Items from a data source
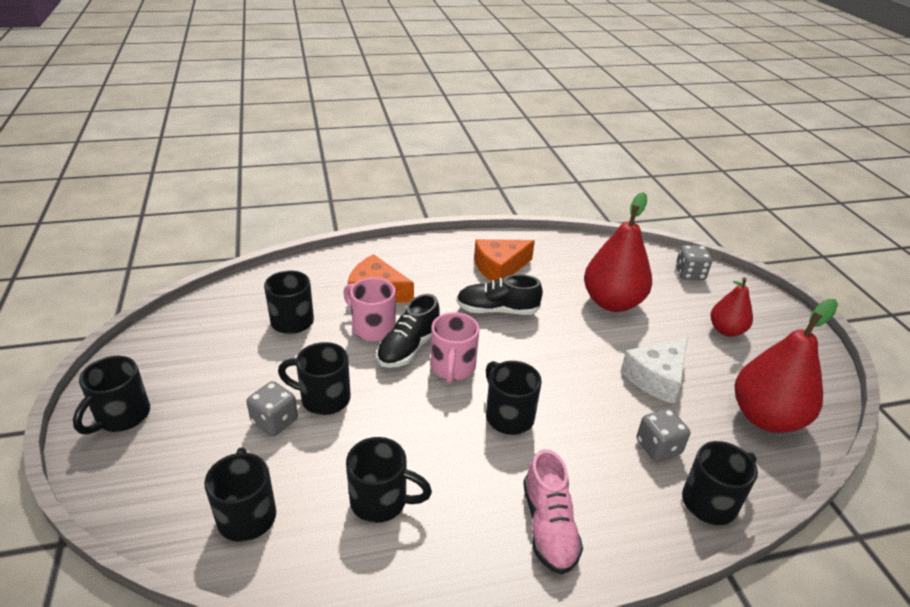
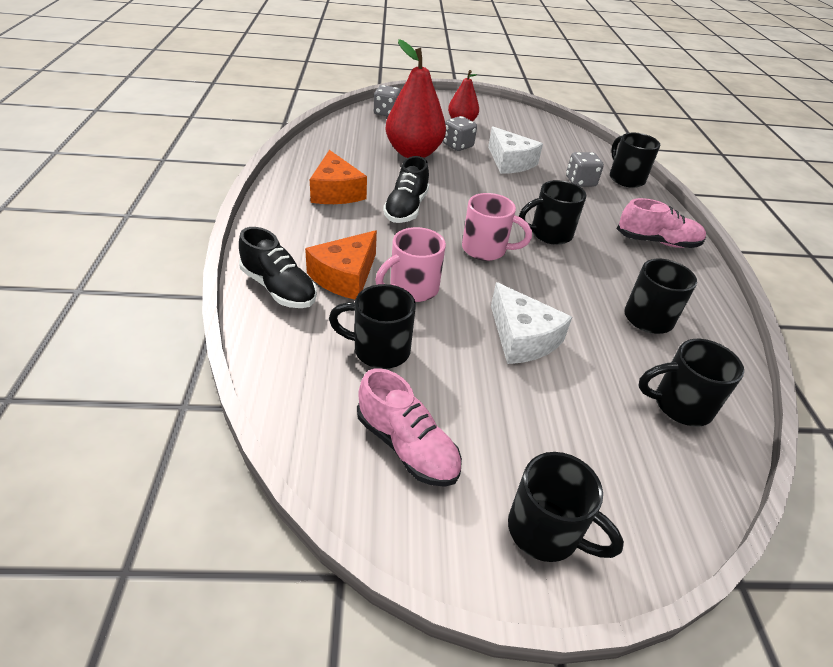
camera: 80 degrees left, 5 degrees up
grey dice [246,381,298,436] -> grey dice moved to [443,116,477,151]
black mug [278,342,351,415] -> white cheese [491,282,572,364]
black shoe [376,294,440,368] -> black shoe moved to [239,227,317,308]
red pear [735,299,838,433] -> none
none -> pink shoe [357,368,462,487]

> **Job**
In the copy, include every record exactly and no pictures at all.

> **Response area**
camera: 80 degrees left, 5 degrees up
grey dice [246,381,298,436] -> grey dice moved to [443,116,477,151]
black mug [278,342,351,415] -> white cheese [491,282,572,364]
black shoe [376,294,440,368] -> black shoe moved to [239,227,317,308]
red pear [735,299,838,433] -> none
none -> pink shoe [357,368,462,487]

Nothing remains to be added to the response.